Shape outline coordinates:
::::::::::

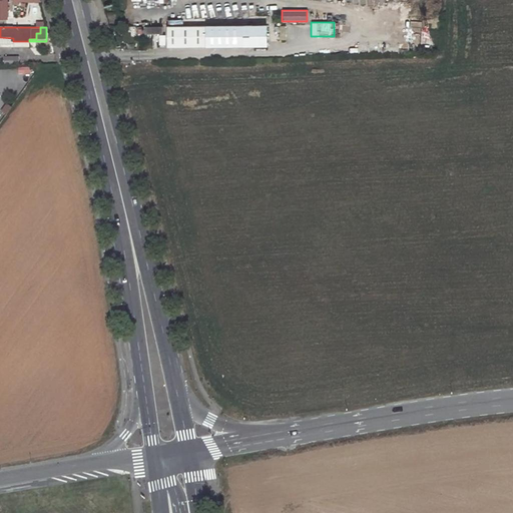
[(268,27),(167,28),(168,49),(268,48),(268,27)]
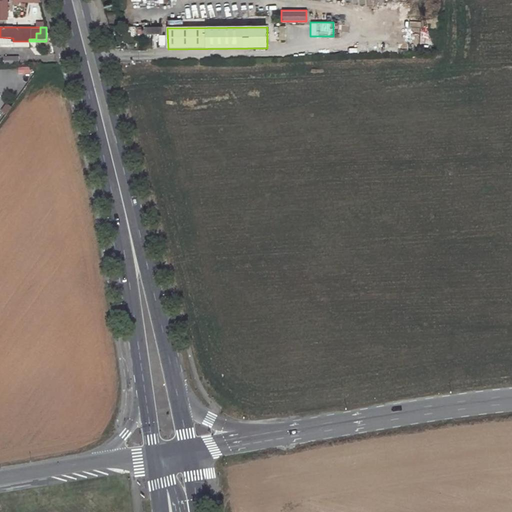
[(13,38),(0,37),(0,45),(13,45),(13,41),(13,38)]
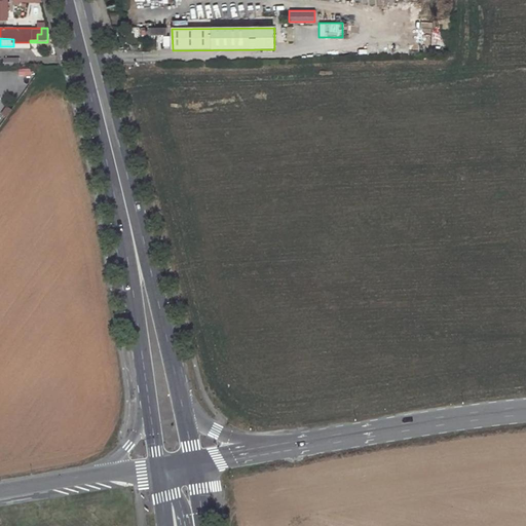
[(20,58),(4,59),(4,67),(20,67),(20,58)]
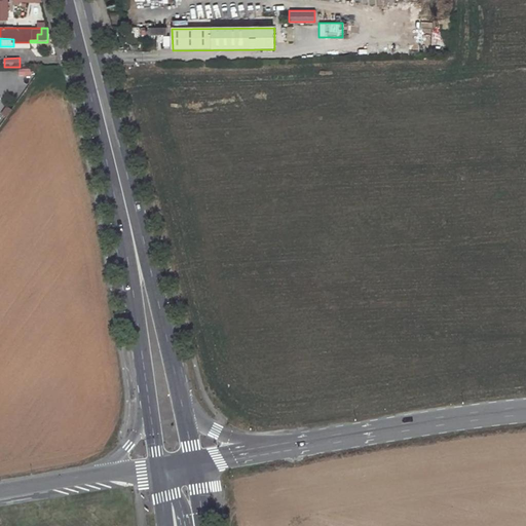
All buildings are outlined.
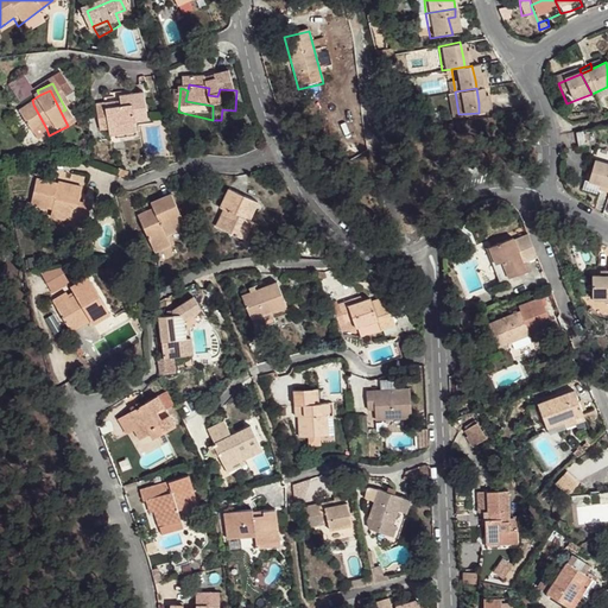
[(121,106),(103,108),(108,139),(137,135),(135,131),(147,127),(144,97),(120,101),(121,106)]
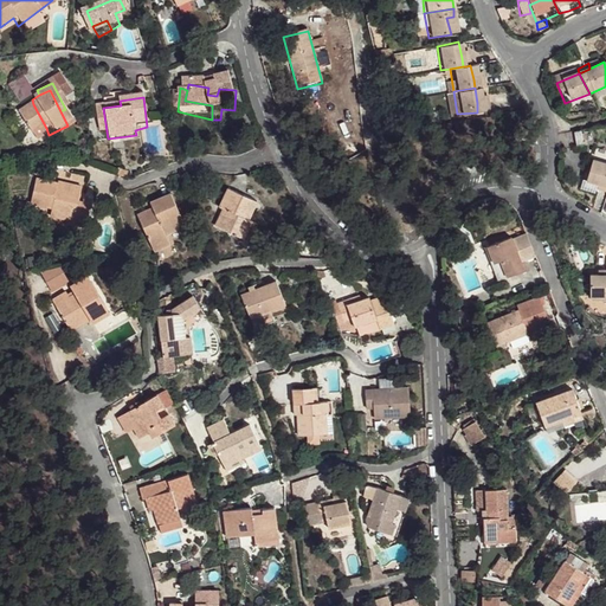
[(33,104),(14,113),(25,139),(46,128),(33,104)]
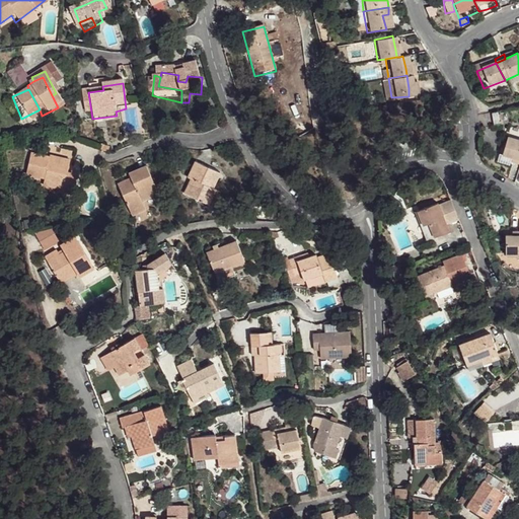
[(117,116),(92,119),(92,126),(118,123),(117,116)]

::::::::::

Aim of the exercise: Leaving the pictures out, set down exactly the lines from the one with "[(33,104),(14,113),(25,139),(46,128),(33,104)]" through the end of the records.

Answer area:
[(33,104),(14,113),(25,139),(46,128),(33,104)]
[(117,116),(92,119),(92,126),(118,123),(117,116)]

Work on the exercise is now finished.